(Beginning of Extracted information)

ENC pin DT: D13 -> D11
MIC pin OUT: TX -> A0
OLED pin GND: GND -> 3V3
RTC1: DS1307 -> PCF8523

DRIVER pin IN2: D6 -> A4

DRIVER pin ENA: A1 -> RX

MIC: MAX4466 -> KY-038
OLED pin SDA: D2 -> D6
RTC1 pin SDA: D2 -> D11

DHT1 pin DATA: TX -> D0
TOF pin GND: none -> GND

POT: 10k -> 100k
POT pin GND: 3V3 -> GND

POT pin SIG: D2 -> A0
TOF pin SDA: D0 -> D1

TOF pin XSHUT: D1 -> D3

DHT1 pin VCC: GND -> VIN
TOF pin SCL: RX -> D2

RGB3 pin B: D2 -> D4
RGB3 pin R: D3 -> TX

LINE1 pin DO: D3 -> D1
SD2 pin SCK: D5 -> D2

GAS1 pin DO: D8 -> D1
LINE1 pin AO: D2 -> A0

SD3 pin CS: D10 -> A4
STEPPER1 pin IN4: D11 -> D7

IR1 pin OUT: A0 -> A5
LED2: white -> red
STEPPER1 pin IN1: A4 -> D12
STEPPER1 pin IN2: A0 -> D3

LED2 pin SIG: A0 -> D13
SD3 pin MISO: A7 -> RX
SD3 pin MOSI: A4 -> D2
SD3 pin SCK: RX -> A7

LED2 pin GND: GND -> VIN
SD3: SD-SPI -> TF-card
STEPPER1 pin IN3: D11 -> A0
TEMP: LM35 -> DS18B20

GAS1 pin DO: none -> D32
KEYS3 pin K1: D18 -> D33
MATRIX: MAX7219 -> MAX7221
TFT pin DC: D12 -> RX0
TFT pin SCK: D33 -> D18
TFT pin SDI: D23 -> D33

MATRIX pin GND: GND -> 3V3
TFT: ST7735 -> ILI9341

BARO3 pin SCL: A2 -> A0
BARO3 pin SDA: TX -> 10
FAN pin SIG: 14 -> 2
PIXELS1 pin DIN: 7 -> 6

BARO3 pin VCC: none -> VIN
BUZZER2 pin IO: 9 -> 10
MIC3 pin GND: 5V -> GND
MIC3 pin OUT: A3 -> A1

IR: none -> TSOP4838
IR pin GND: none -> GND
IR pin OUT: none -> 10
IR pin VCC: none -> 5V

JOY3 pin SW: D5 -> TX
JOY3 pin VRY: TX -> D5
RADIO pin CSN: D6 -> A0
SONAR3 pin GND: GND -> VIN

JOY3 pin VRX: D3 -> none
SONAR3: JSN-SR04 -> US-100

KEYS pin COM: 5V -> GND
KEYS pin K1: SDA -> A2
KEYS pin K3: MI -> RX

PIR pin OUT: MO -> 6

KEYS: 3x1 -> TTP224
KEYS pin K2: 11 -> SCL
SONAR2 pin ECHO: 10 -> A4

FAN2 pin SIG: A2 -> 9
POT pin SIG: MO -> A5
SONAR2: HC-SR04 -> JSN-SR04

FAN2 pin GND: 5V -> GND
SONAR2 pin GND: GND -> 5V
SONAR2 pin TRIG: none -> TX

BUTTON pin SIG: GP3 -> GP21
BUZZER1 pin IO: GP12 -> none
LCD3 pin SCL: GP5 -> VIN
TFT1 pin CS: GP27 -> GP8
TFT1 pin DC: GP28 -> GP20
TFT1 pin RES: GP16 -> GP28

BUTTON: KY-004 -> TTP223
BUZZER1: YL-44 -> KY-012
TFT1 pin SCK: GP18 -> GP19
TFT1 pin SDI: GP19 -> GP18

(End of Extracted information)

Only the lines from the one containing "IR pin GND: none -> GND" to the end of the data should be printed, exactly as they stand.

IR pin GND: none -> GND
IR pin OUT: none -> 10
IR pin VCC: none -> 5V

JOY3 pin SW: D5 -> TX
JOY3 pin VRY: TX -> D5
RADIO pin CSN: D6 -> A0
SONAR3 pin GND: GND -> VIN

JOY3 pin VRX: D3 -> none
SONAR3: JSN-SR04 -> US-100

KEYS pin COM: 5V -> GND
KEYS pin K1: SDA -> A2
KEYS pin K3: MI -> RX

PIR pin OUT: MO -> 6

KEYS: 3x1 -> TTP224
KEYS pin K2: 11 -> SCL
SONAR2 pin ECHO: 10 -> A4

FAN2 pin SIG: A2 -> 9
POT pin SIG: MO -> A5
SONAR2: HC-SR04 -> JSN-SR04

FAN2 pin GND: 5V -> GND
SONAR2 pin GND: GND -> 5V
SONAR2 pin TRIG: none -> TX

BUTTON pin SIG: GP3 -> GP21
BUZZER1 pin IO: GP12 -> none
LCD3 pin SCL: GP5 -> VIN
TFT1 pin CS: GP27 -> GP8
TFT1 pin DC: GP28 -> GP20
TFT1 pin RES: GP16 -> GP28

BUTTON: KY-004 -> TTP223
BUZZER1: YL-44 -> KY-012
TFT1 pin SCK: GP18 -> GP19
TFT1 pin SDI: GP19 -> GP18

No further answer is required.